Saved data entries
[Start of Attachment]
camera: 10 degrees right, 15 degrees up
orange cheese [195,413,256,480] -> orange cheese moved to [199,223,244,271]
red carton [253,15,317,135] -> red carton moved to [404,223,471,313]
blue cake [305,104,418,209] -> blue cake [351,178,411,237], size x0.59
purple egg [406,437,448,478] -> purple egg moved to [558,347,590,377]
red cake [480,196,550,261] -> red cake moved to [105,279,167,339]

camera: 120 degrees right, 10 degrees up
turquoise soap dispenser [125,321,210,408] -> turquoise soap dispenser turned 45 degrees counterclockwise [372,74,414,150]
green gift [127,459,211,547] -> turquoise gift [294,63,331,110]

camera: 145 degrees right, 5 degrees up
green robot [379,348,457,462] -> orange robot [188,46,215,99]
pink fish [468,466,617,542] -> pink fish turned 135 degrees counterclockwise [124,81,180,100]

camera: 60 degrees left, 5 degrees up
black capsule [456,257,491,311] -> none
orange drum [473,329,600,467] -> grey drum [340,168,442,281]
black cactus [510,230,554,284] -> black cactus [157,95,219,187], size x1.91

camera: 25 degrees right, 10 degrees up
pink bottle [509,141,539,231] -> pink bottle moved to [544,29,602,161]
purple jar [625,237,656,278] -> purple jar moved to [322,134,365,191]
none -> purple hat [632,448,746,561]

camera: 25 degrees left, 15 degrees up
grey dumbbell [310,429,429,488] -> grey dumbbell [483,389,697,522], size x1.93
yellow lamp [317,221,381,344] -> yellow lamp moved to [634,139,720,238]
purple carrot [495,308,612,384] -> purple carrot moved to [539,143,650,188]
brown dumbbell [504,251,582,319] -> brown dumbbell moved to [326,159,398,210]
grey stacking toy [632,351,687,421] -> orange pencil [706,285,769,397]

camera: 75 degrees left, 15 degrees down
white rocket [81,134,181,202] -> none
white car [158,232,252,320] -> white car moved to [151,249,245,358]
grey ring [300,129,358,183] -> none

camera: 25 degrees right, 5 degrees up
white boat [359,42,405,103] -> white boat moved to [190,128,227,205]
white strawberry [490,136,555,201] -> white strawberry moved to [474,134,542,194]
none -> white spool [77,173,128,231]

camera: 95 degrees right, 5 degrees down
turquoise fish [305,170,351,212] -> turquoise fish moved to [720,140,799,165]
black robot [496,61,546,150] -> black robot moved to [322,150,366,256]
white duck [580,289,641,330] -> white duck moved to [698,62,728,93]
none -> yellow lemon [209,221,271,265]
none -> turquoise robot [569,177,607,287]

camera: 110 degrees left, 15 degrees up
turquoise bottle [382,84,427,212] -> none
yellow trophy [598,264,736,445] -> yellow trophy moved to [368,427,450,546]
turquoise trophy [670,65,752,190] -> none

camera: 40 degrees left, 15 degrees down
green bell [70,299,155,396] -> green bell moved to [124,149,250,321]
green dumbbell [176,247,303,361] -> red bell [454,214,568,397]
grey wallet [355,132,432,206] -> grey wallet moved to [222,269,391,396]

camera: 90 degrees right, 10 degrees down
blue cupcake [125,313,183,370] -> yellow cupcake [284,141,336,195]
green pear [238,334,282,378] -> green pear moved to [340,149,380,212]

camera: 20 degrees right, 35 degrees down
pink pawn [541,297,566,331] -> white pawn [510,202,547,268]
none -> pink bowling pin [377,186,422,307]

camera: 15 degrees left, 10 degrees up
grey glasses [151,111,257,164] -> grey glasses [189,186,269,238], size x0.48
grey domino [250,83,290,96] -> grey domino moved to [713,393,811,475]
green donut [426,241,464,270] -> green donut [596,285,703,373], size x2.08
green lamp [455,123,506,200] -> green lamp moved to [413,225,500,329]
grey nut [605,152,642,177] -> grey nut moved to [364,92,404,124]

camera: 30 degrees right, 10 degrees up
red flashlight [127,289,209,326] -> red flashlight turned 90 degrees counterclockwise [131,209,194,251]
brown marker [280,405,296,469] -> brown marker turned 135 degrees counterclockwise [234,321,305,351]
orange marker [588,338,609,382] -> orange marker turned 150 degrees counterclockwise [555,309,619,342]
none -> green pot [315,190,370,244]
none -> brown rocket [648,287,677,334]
[End of Attachment]
Work instructions:
The lines from the one with "grey nut [605,152,642,177]" through the final line of the data are to be reproduced exactly, both included, with no other lines.

Exercise response:
grey nut [605,152,642,177] -> grey nut moved to [364,92,404,124]

camera: 30 degrees right, 10 degrees up
red flashlight [127,289,209,326] -> red flashlight turned 90 degrees counterclockwise [131,209,194,251]
brown marker [280,405,296,469] -> brown marker turned 135 degrees counterclockwise [234,321,305,351]
orange marker [588,338,609,382] -> orange marker turned 150 degrees counterclockwise [555,309,619,342]
none -> green pot [315,190,370,244]
none -> brown rocket [648,287,677,334]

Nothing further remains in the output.